_Provided data_
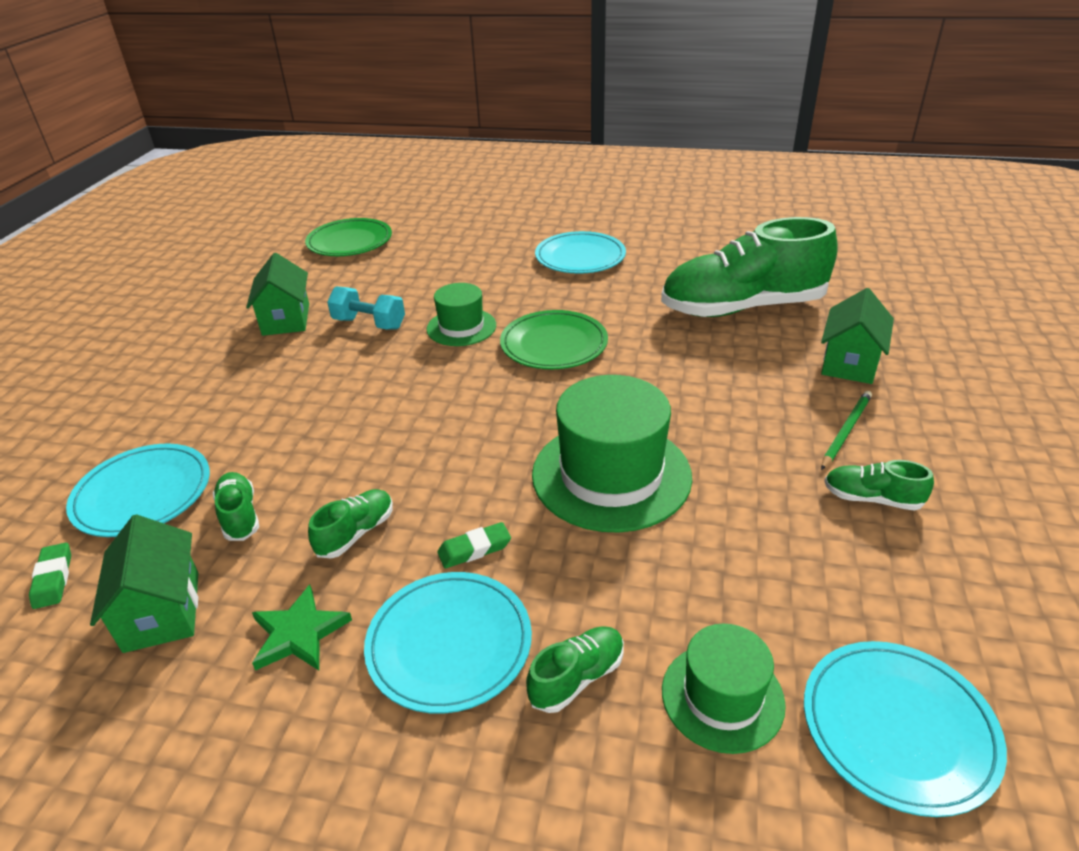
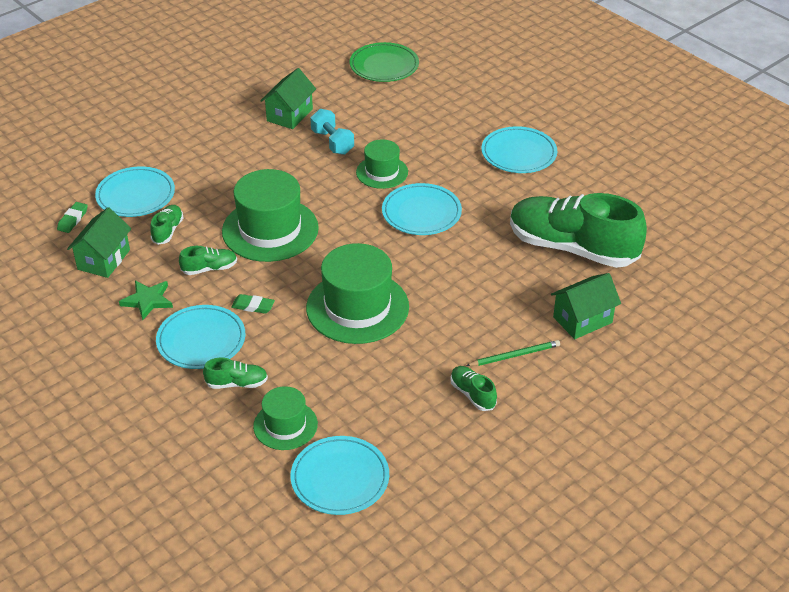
camera: 35 degrees right, 5 degrees up
(392, 443) = (270, 230): none -> green hat
(554, 344) = (421, 213): green plate -> turquoise plate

_Goal of the exercise_
Omit pictures; set down the rest of the material word for word.

_Response to the task_
camera: 35 degrees right, 5 degrees up
(392, 443) = (270, 230): none -> green hat
(554, 344) = (421, 213): green plate -> turquoise plate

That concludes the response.